------ THE DATA

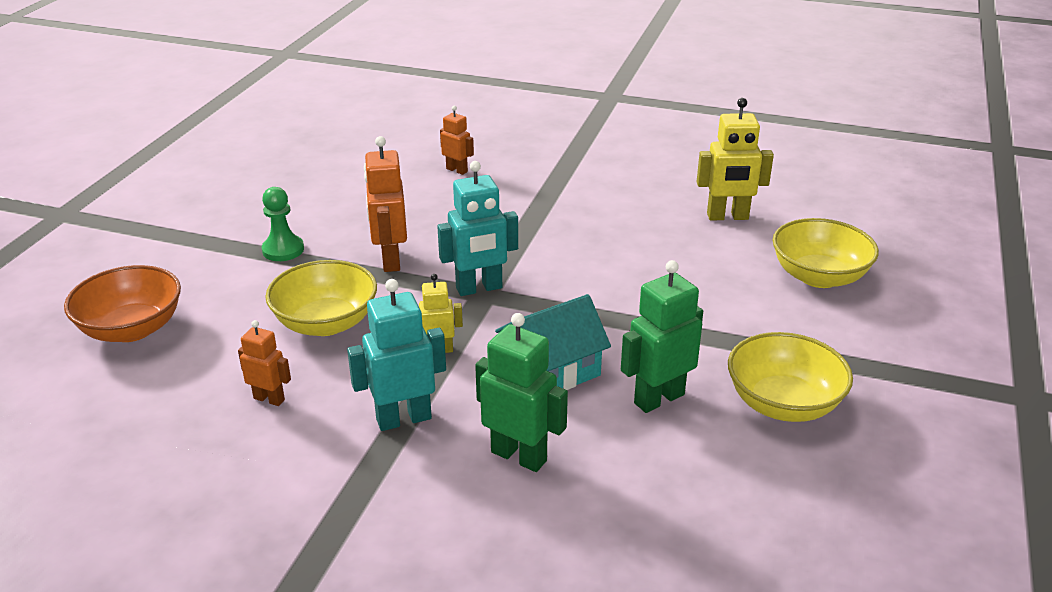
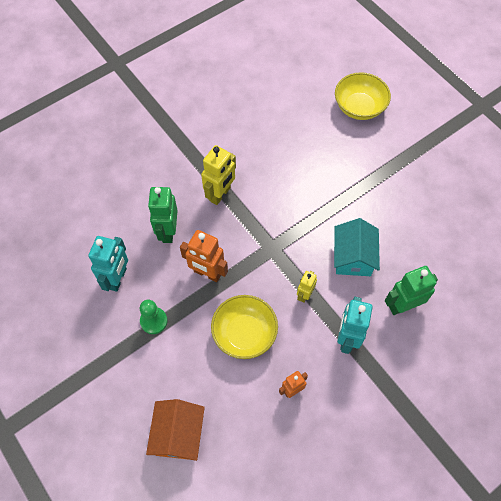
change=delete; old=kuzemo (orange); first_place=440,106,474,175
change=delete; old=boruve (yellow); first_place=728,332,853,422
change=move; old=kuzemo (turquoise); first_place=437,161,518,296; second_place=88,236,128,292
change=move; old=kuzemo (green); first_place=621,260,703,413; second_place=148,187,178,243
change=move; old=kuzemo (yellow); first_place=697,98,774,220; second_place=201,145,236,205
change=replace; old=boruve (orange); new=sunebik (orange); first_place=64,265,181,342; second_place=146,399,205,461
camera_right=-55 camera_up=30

------------

PROBLEM DETAILS: When a line of the records includes "kuzemo", that line belongs in the answer.

EXERCISE OUTPUT:
change=delete; old=kuzemo (orange); first_place=440,106,474,175
change=move; old=kuzemo (turquoise); first_place=437,161,518,296; second_place=88,236,128,292
change=move; old=kuzemo (green); first_place=621,260,703,413; second_place=148,187,178,243
change=move; old=kuzemo (yellow); first_place=697,98,774,220; second_place=201,145,236,205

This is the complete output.